▶ Short problem
Rename "Wuhan" to "Shanghai" throughout the material below, leaving every other line unchanged. Leave out the pictures in your answer.

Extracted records
════════════════════

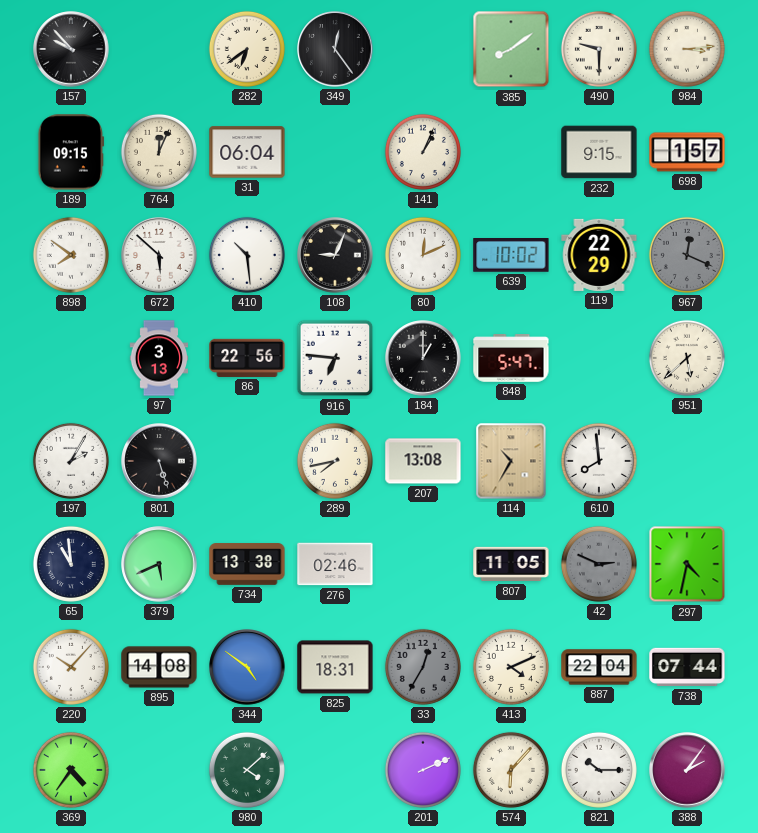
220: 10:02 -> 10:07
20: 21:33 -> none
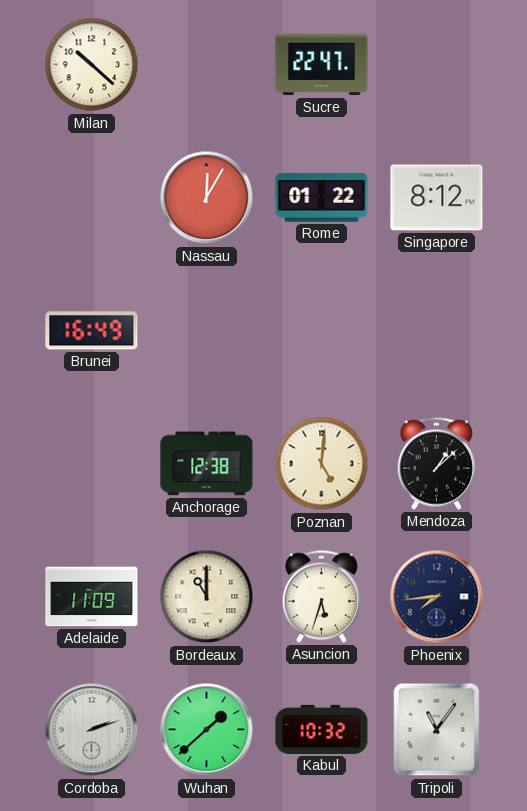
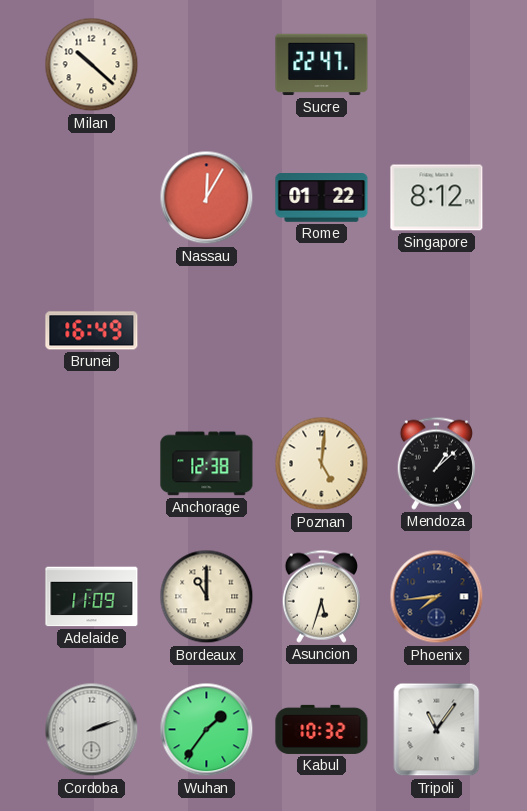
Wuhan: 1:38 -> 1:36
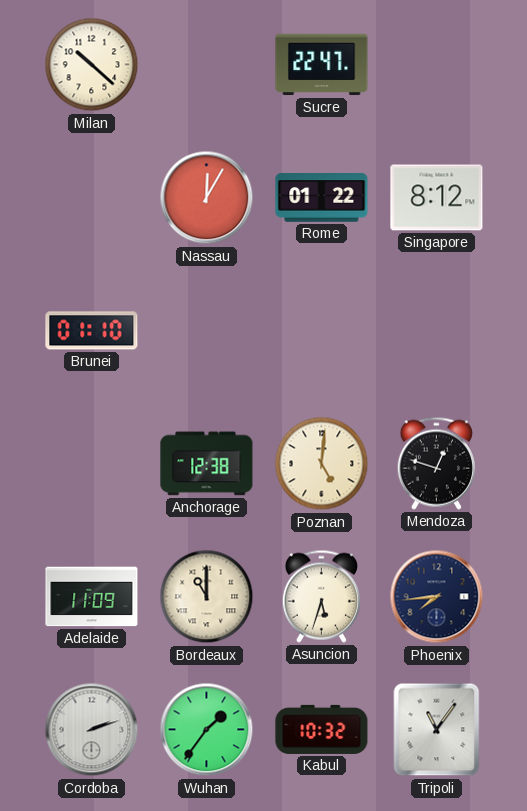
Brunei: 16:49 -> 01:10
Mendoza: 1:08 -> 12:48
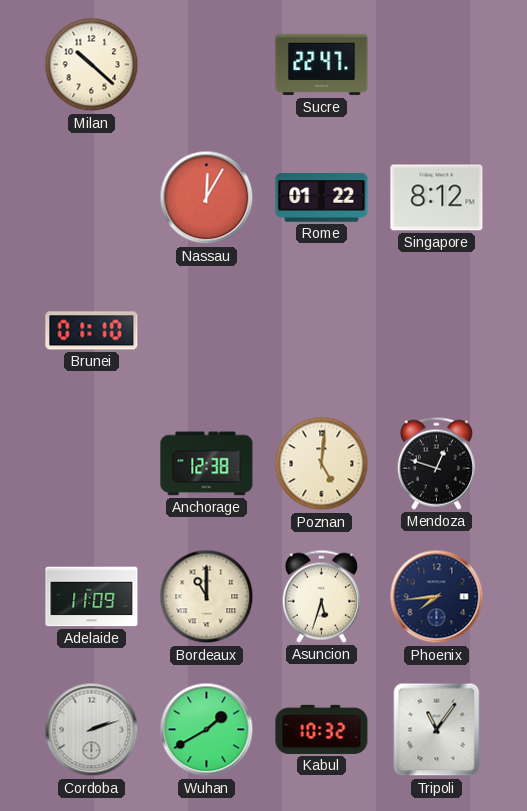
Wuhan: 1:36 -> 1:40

════════════════════

▶ Task solution
220: 10:02 -> 10:07
20: 21:33 -> none
Shanghai: 1:38 -> 1:36
Brunei: 16:49 -> 01:10
Mendoza: 1:08 -> 12:48
Shanghai: 1:36 -> 1:40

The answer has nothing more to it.